• **WHAT THE TASK ASKS**
The answer should consist of the full listing below, repeated exactly and free of pictures.

• **RECORDED DATA**
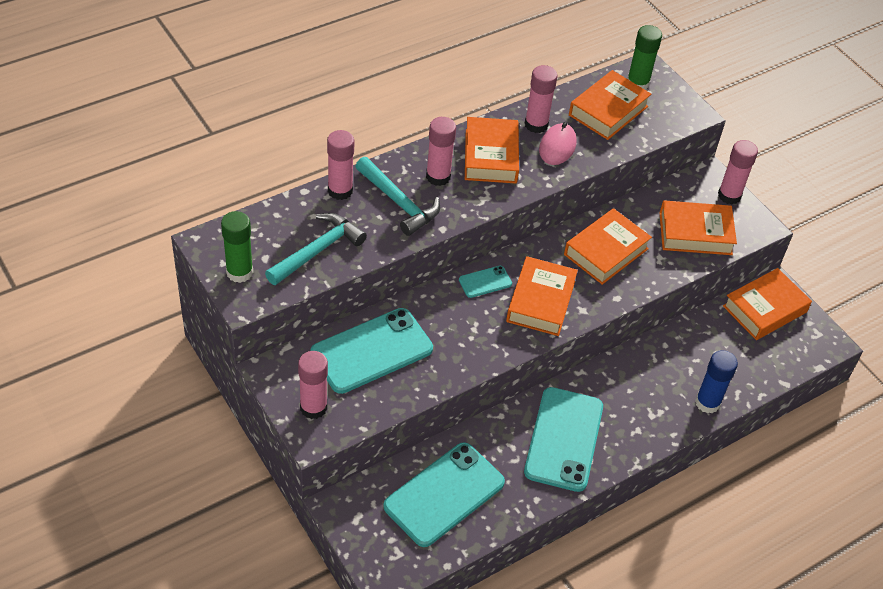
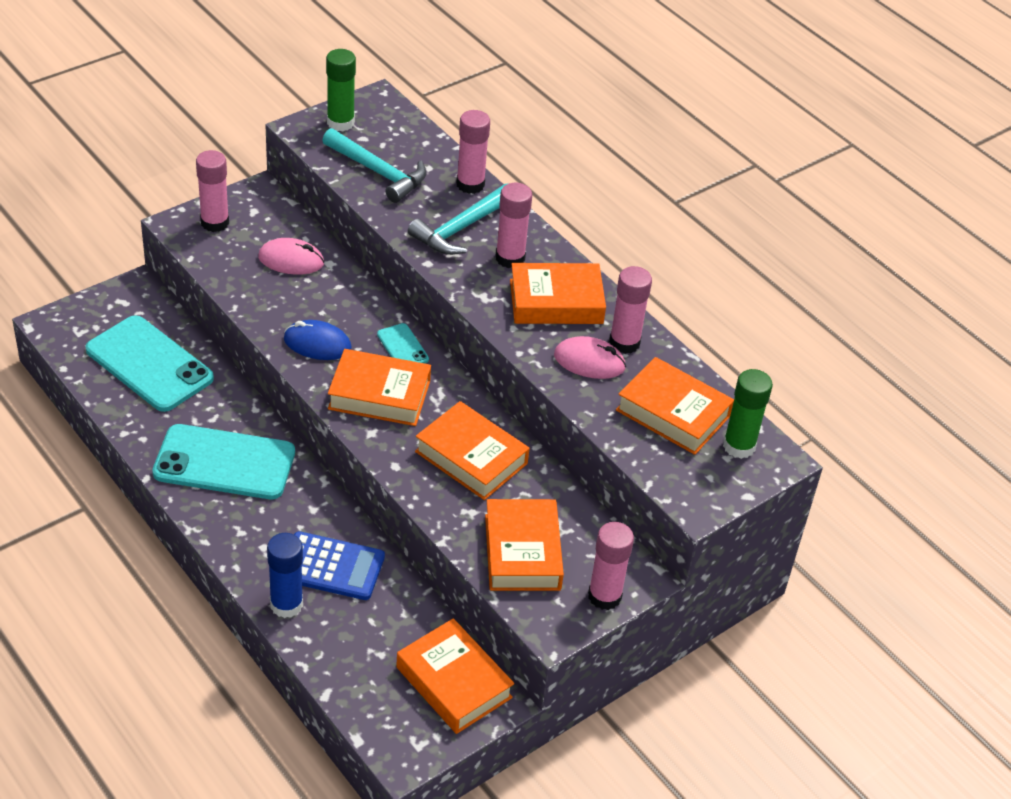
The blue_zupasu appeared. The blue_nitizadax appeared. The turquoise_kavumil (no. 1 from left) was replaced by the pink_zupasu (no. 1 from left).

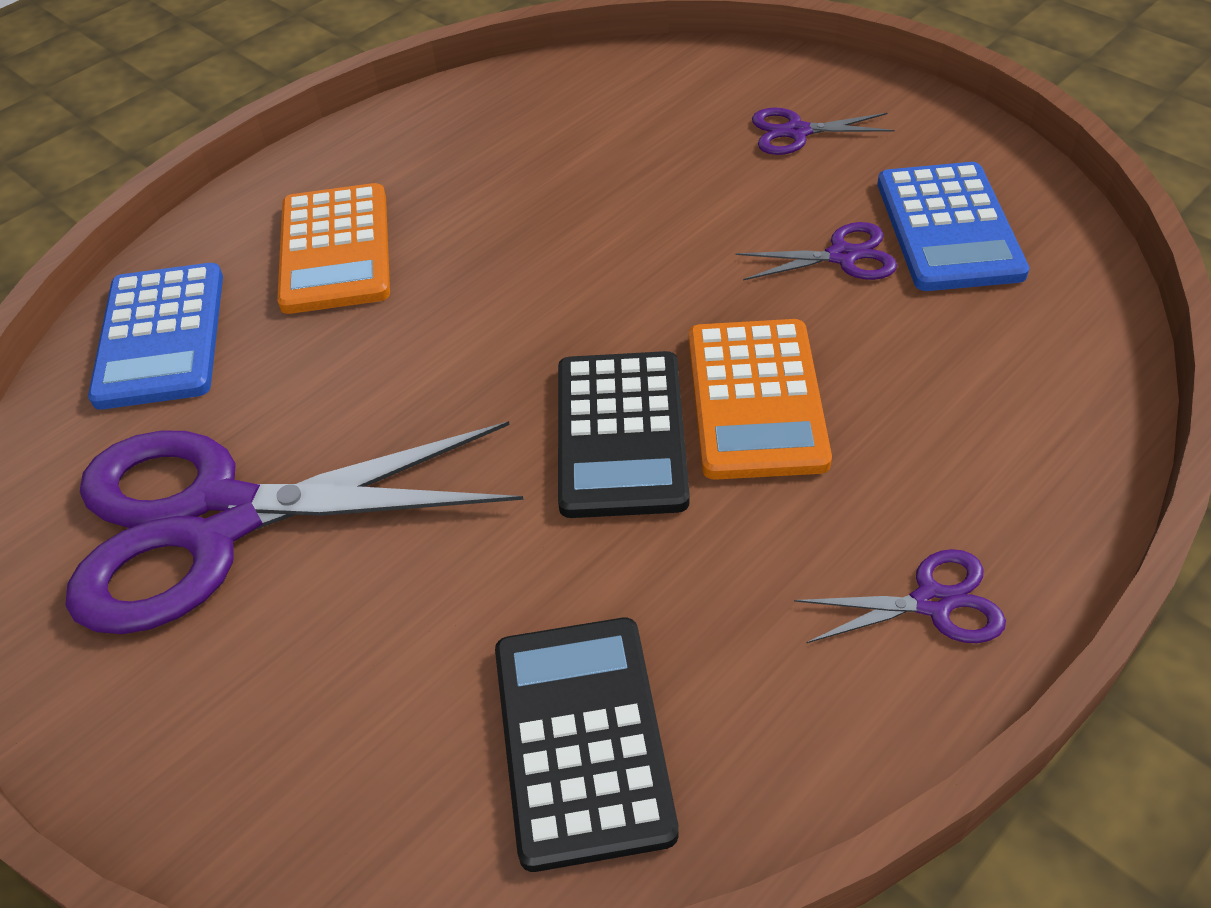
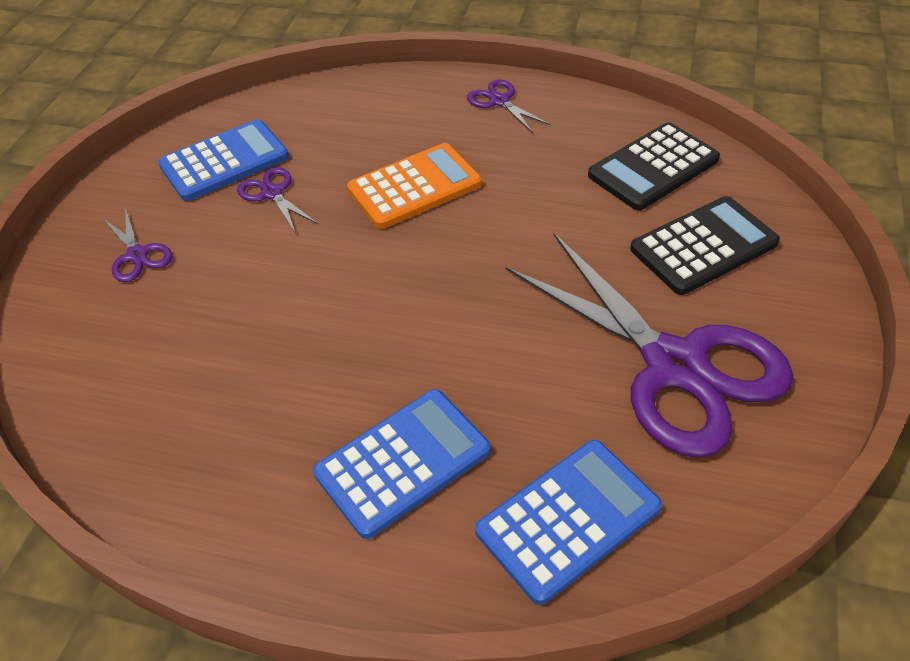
The black_nitizadax (no. 2 from left) moved. The orange_nitizadax (no. 1 from left) became the blue_nitizadax (no. 2 from left).

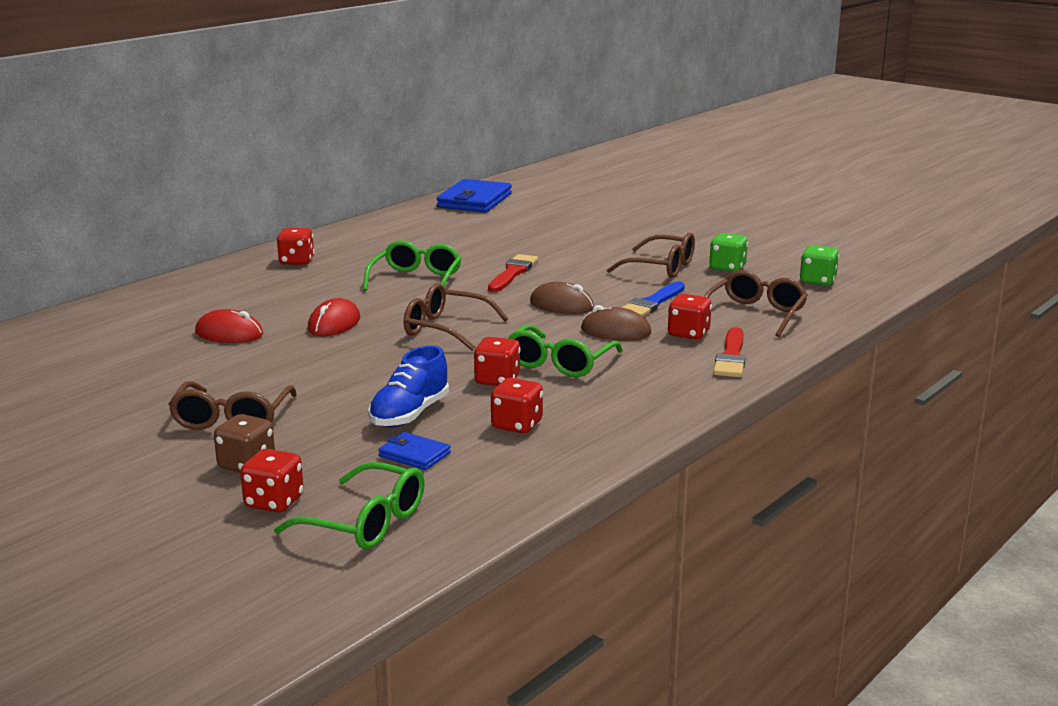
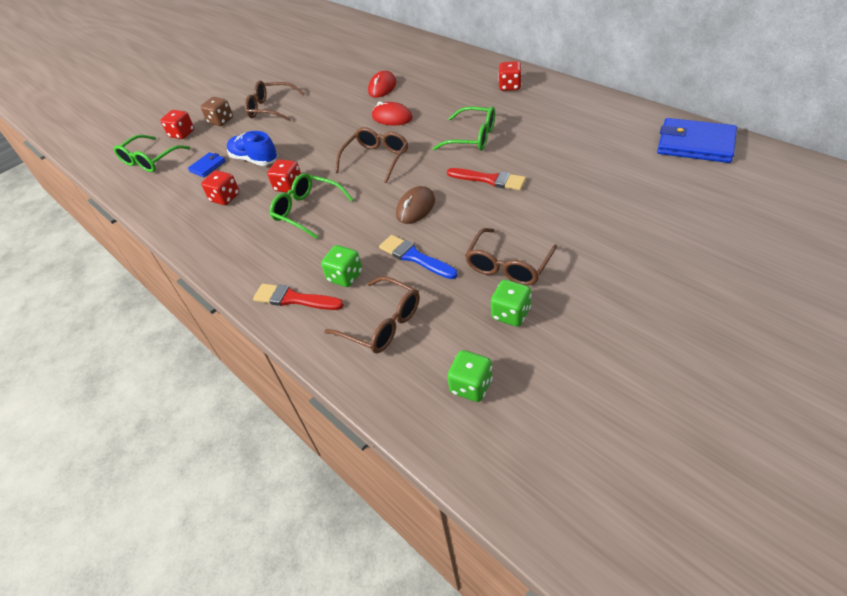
The brown_zupasu (no. 2 from left) disappeared. The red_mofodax (no. 5 from left) became the green_mofodax (no. 1 from left).

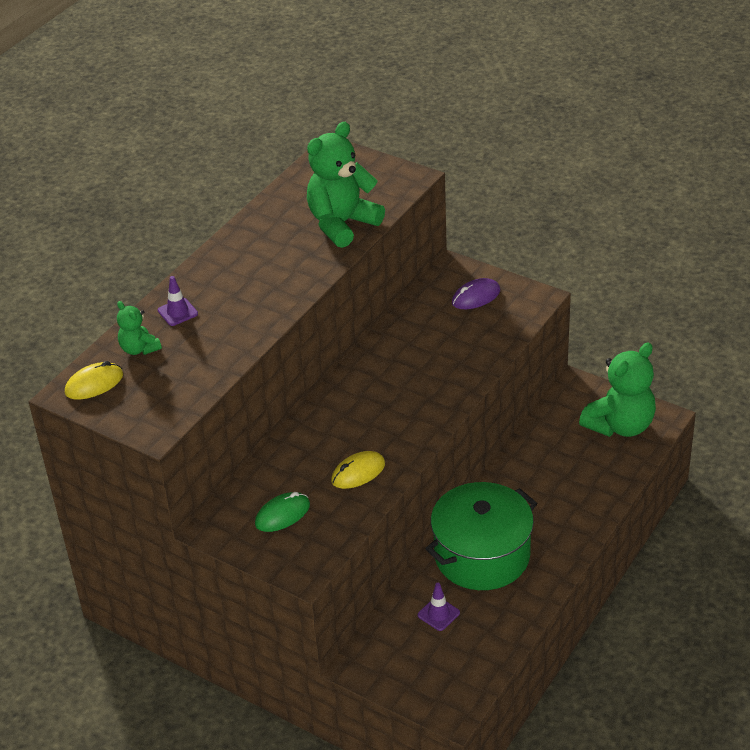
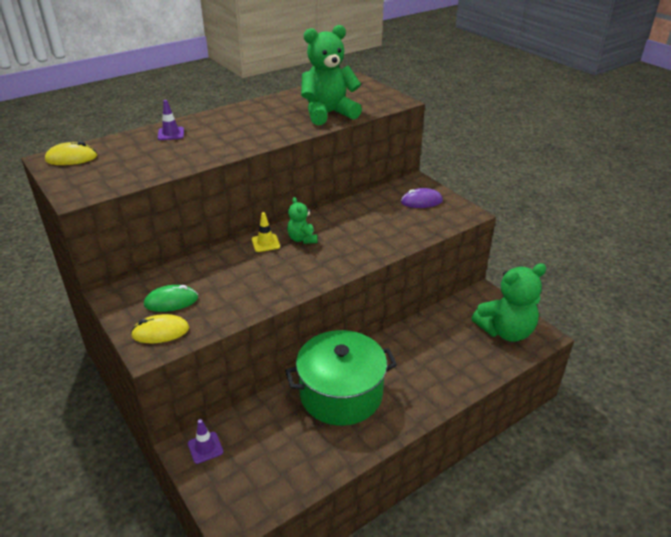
The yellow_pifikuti appeared. The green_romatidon (no. 1 from left) moved. The yellow_zupasu (no. 2 from left) moved. The purple_pifikuti (no. 2 from left) moved.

• **RESPONSE AREA**
The blue_zupasu appeared. The blue_nitizadax appeared. The turquoise_kavumil (no. 1 from left) was replaced by the pink_zupasu (no. 1 from left).

The black_nitizadax (no. 2 from left) moved. The orange_nitizadax (no. 1 from left) became the blue_nitizadax (no. 2 from left).

The brown_zupasu (no. 2 from left) disappeared. The red_mofodax (no. 5 from left) became the green_mofodax (no. 1 from left).

The yellow_pifikuti appeared. The green_romatidon (no. 1 from left) moved. The yellow_zupasu (no. 2 from left) moved. The purple_pifikuti (no. 2 from left) moved.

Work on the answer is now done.